[What you need to do] Copy all the data exactly, except the pictures.

--- Extracted entries Enclosed Below ---

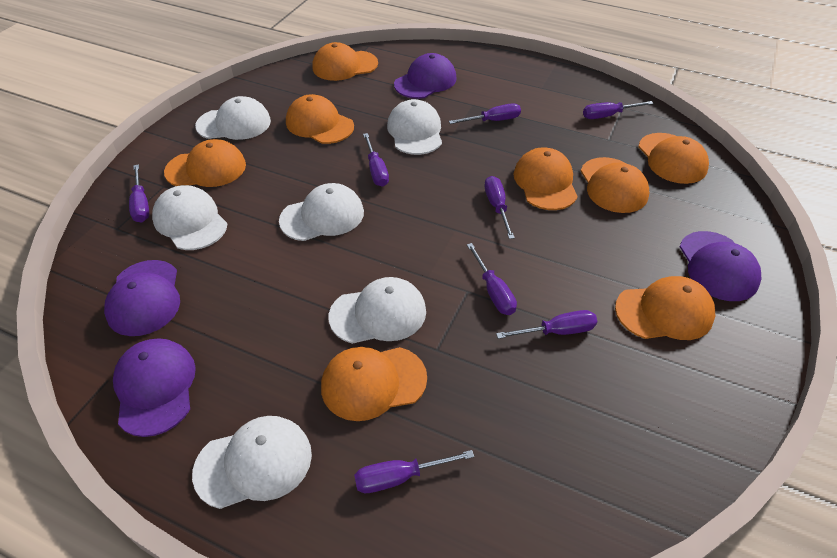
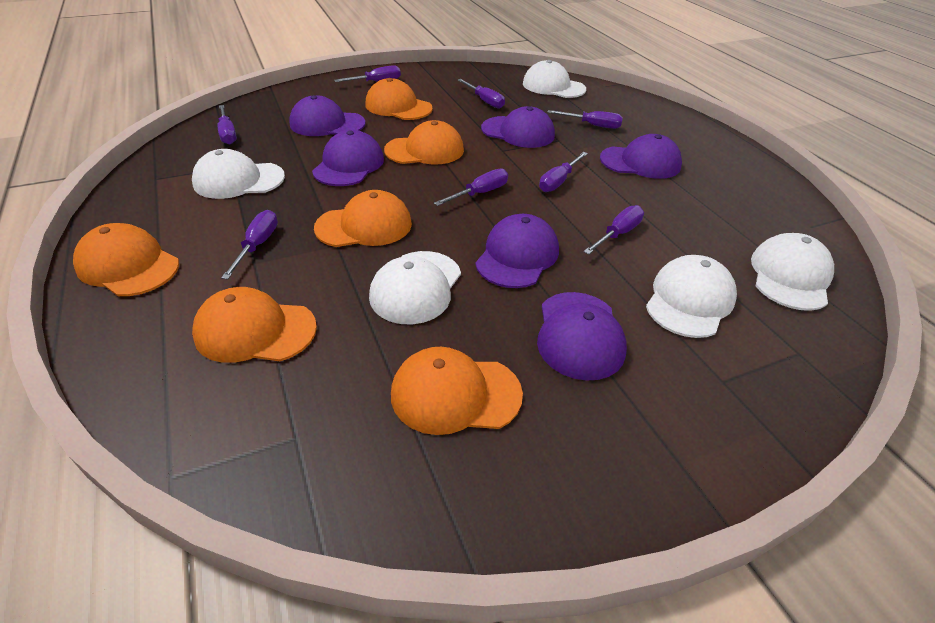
orange cap: 8 -> 6
purple cap: 4 -> 6
white cap: 6 -> 5

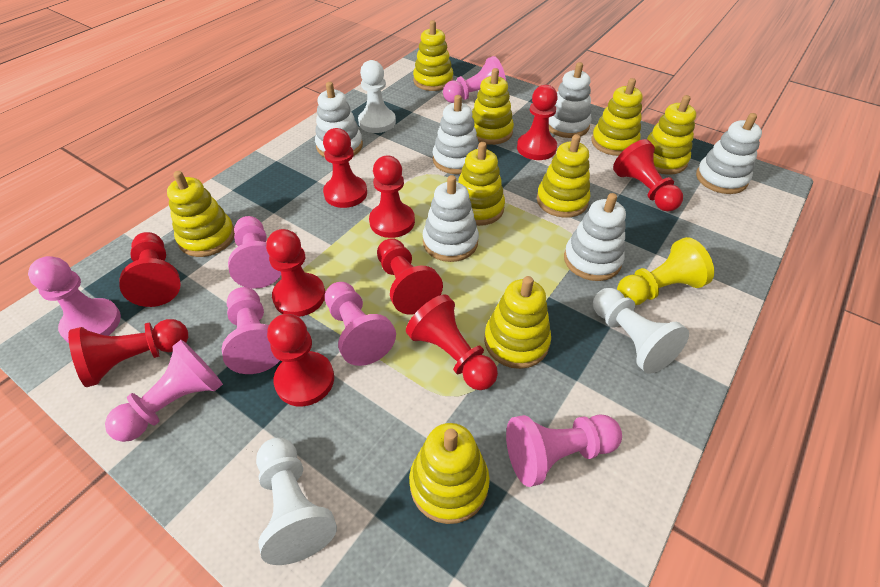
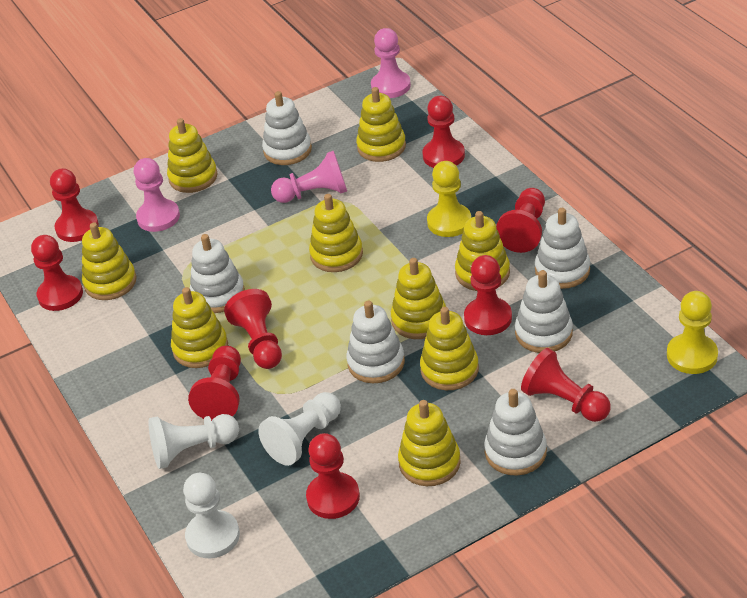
pink pawn: 7 -> 3
red pawn: 10 -> 9
yellow pawn: 1 -> 2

--- End of Enclosed Extracted entries ---

[Exercise answer]
orange cap: 8 -> 6
purple cap: 4 -> 6
white cap: 6 -> 5

pink pawn: 7 -> 3
red pawn: 10 -> 9
yellow pawn: 1 -> 2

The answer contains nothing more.